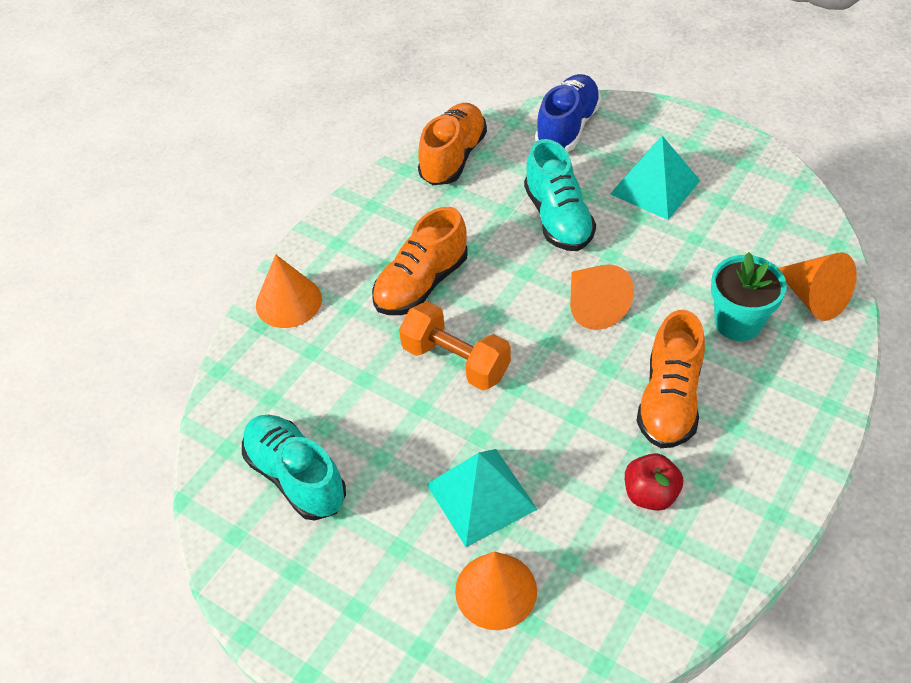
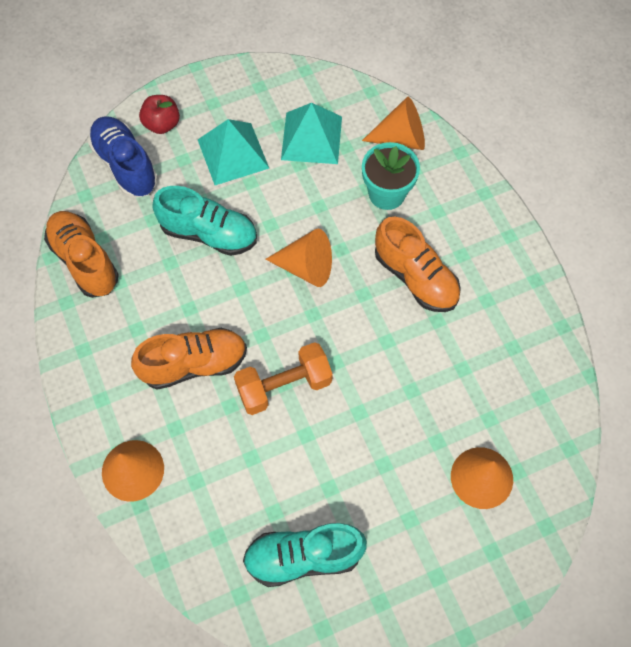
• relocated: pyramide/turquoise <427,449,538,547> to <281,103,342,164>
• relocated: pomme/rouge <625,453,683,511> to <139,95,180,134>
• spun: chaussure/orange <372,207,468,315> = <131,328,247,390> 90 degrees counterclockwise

_THE TASK_
Copy every line above exactly; images stay out.

_ANSWER SPACE_
• relocated: pyramide/turquoise <427,449,538,547> to <281,103,342,164>
• relocated: pomme/rouge <625,453,683,511> to <139,95,180,134>
• spun: chaussure/orange <372,207,468,315> = <131,328,247,390> 90 degrees counterclockwise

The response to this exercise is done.